# YOUR TASK
Reproduce all lines of the listing below in which the word "gift" occurs.

# INFORMATION
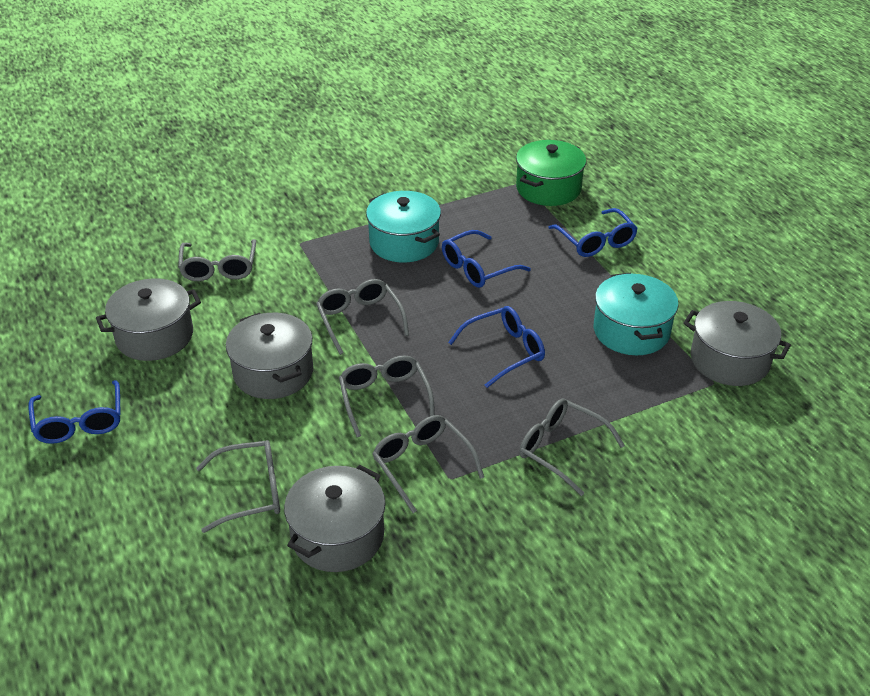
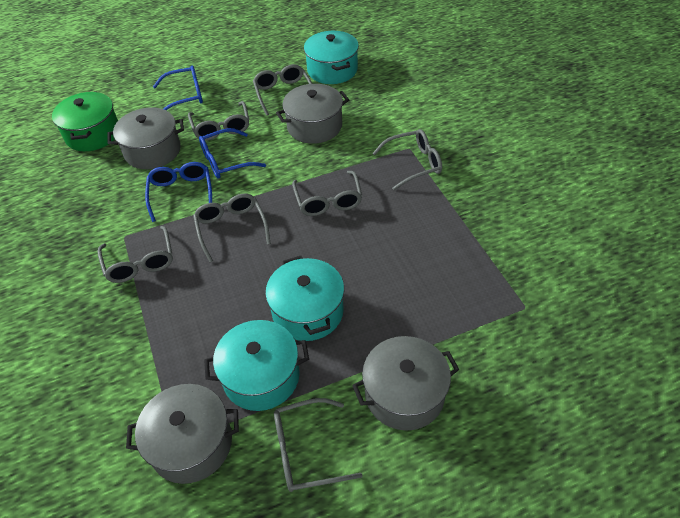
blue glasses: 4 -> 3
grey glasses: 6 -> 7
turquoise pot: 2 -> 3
---
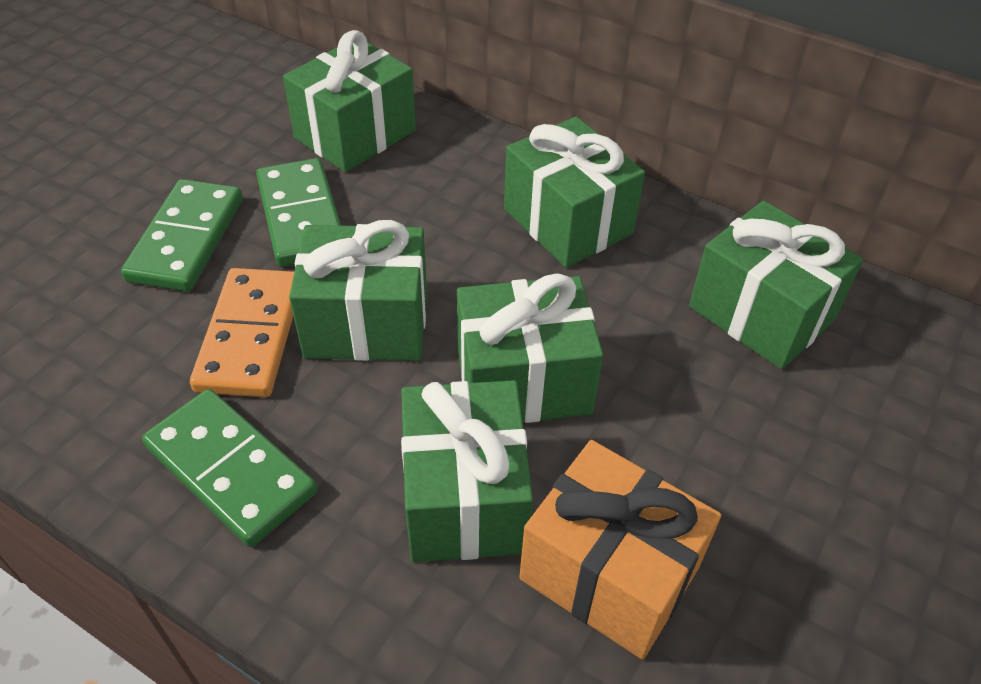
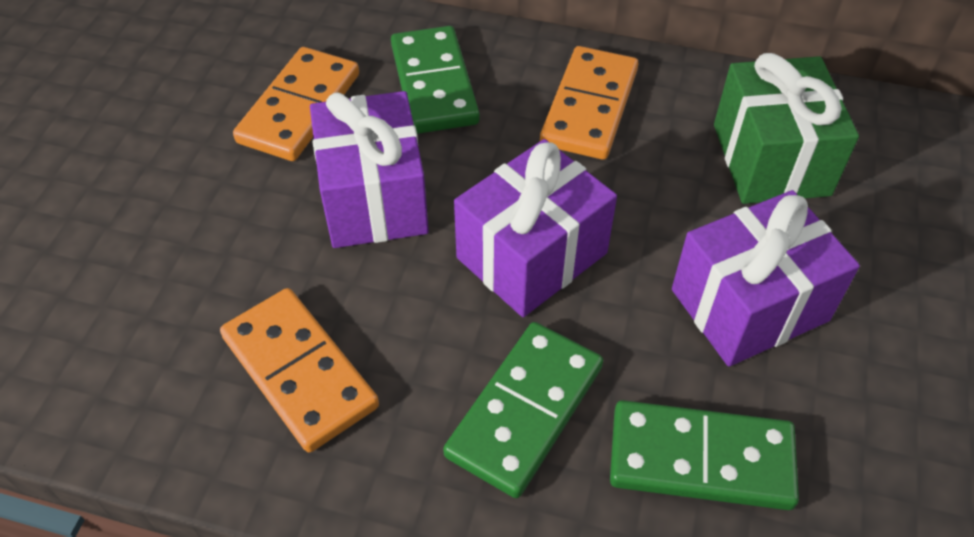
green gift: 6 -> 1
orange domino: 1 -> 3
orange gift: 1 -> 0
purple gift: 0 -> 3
---
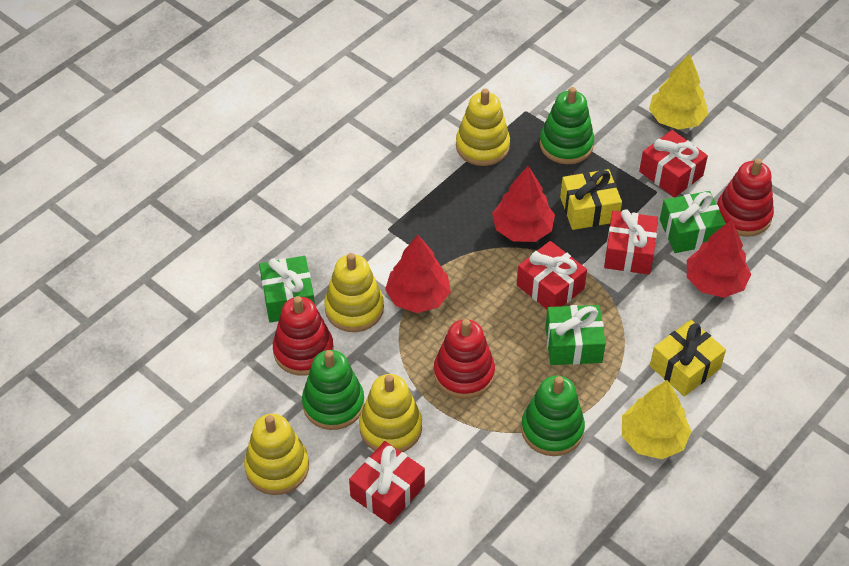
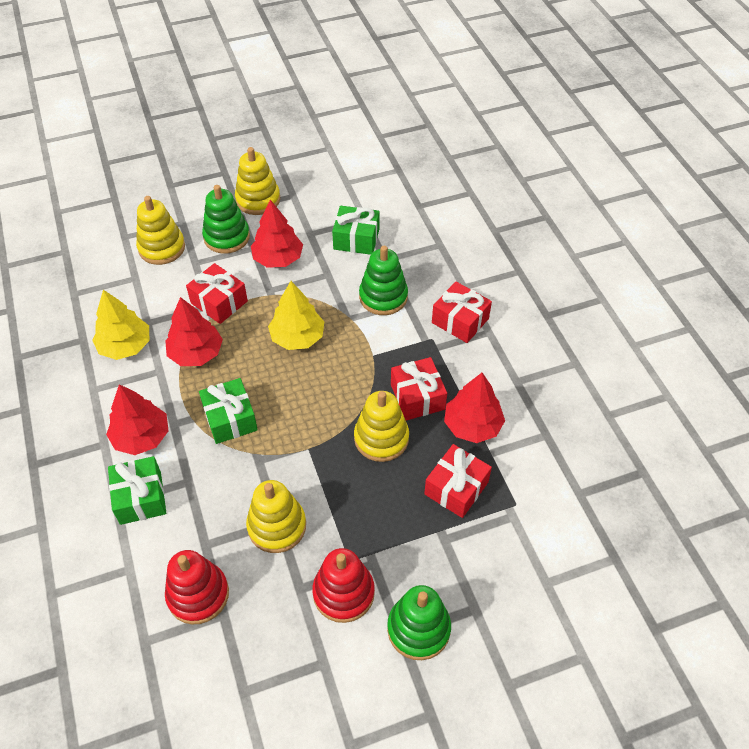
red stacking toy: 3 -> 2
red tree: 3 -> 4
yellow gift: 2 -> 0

# WRITTEN REPLY
green gift: 6 -> 1
orange gift: 1 -> 0
purple gift: 0 -> 3
yellow gift: 2 -> 0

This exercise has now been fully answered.